Task goal: Print every line of the records from the line containing "Turku: 8:55 -> 9:07" through the end of the records, both ends included, and leave the pictures out of your answer.

Dataset entries
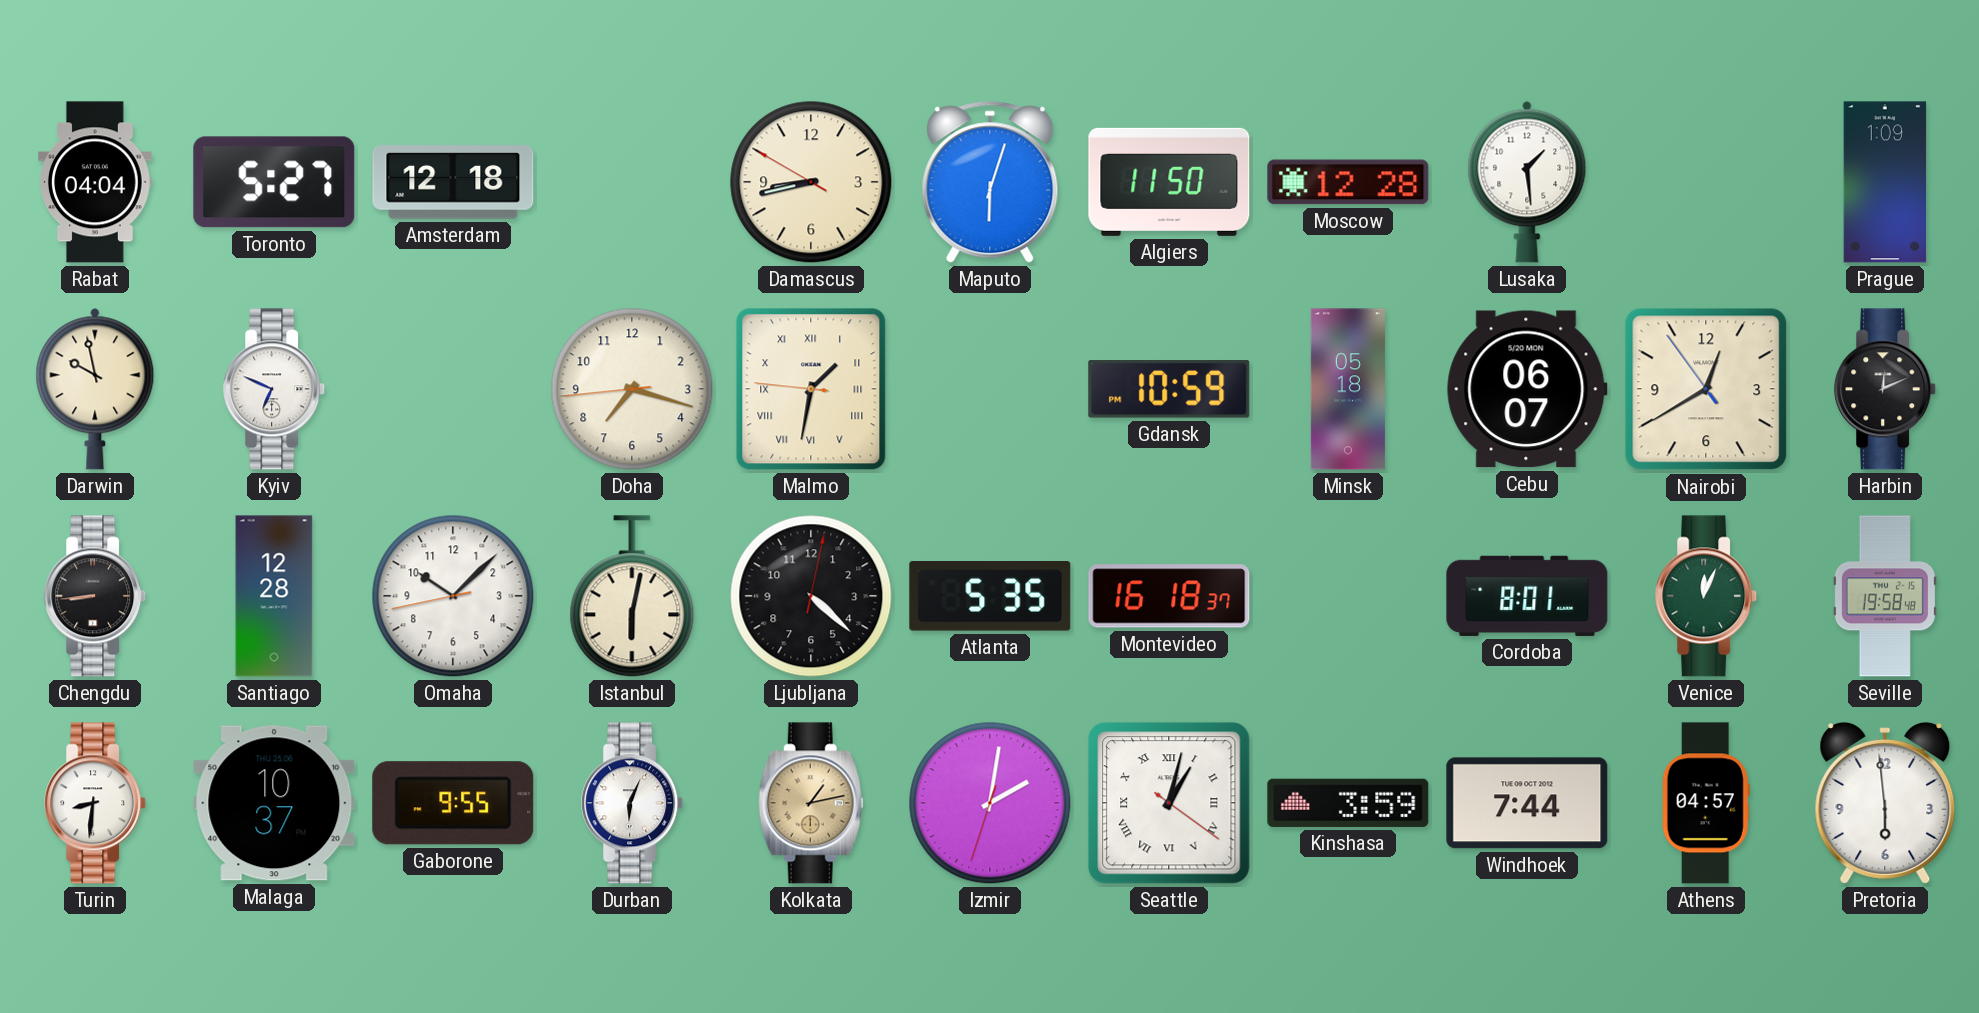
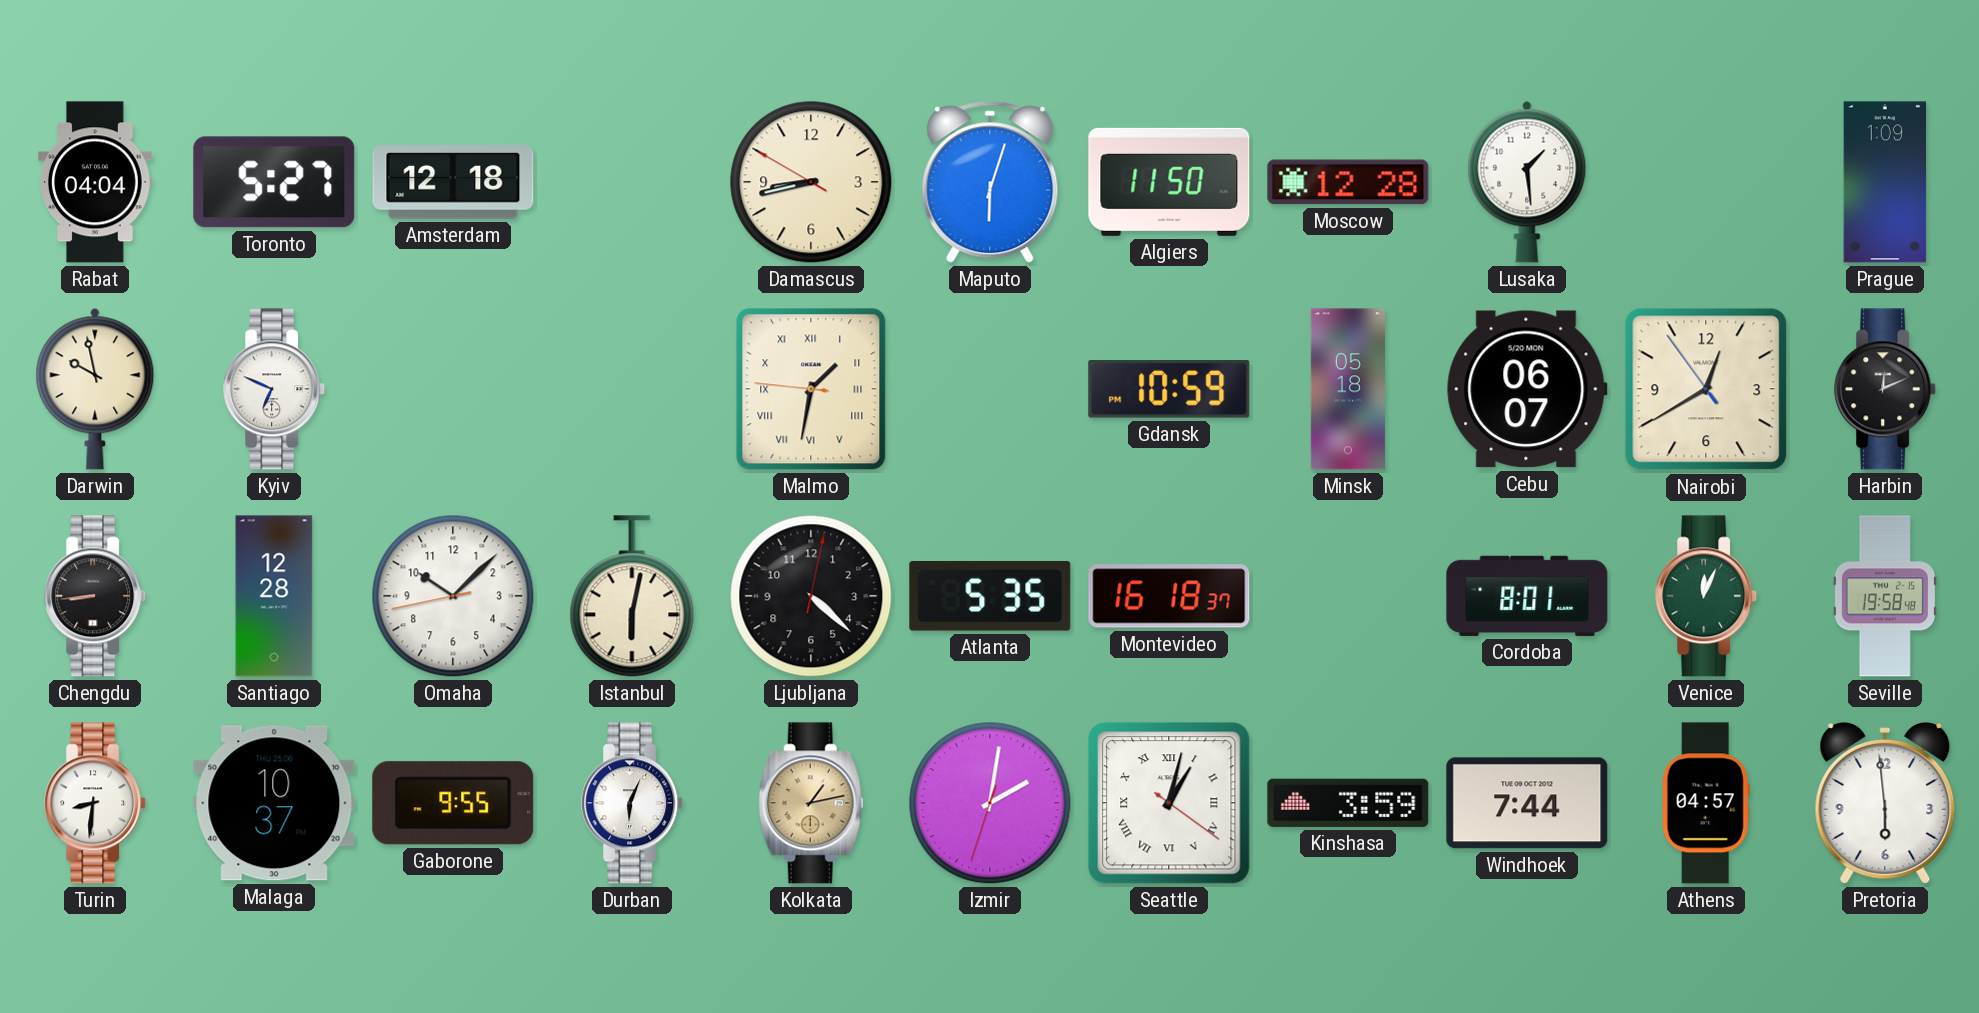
Doha: 7:17 -> none
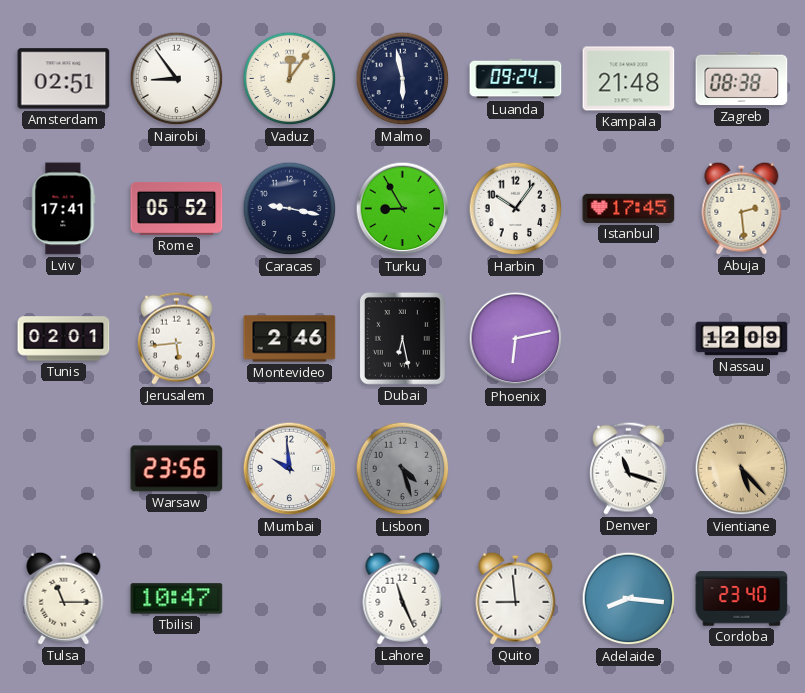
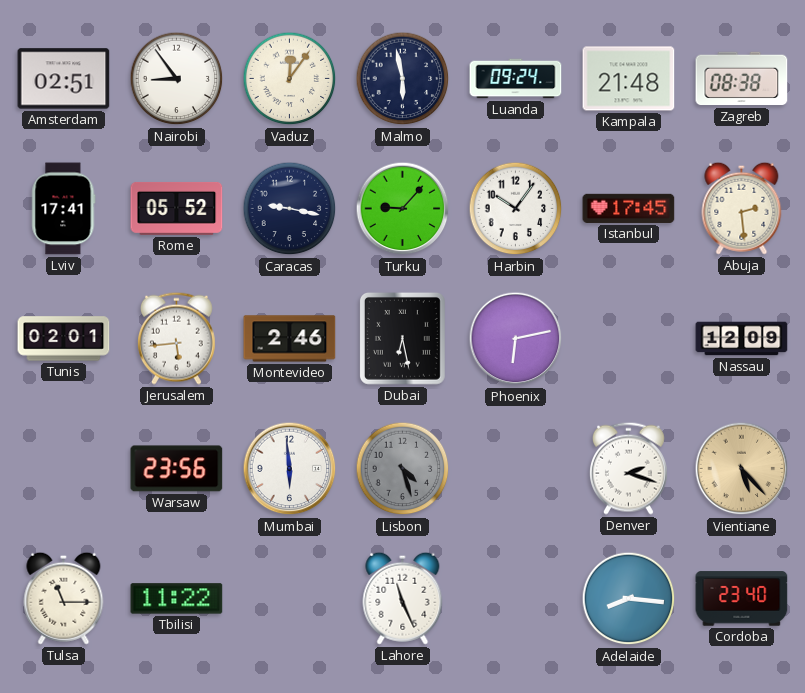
Turku: 8:55 -> 9:07
Mumbai: 9:59 -> 5:59
Denver: 11:18 -> 2:18
Tbilisi: 10:47 -> 11:22
Quito: 8:59 -> none
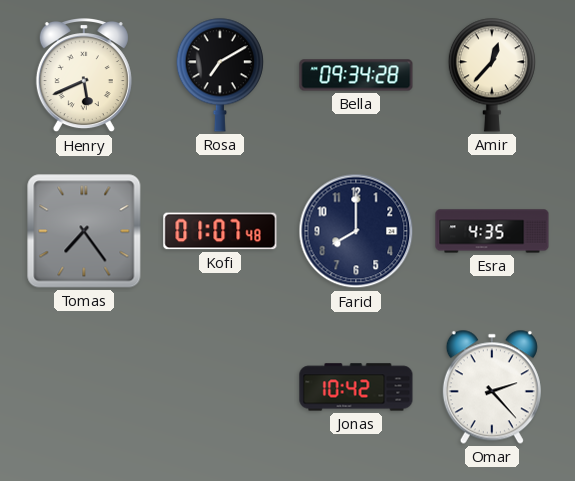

Problem solution:
Turku: 8:55 -> 9:07
Mumbai: 9:59 -> 5:59
Denver: 11:18 -> 2:18
Tbilisi: 10:47 -> 11:22
Quito: 8:59 -> none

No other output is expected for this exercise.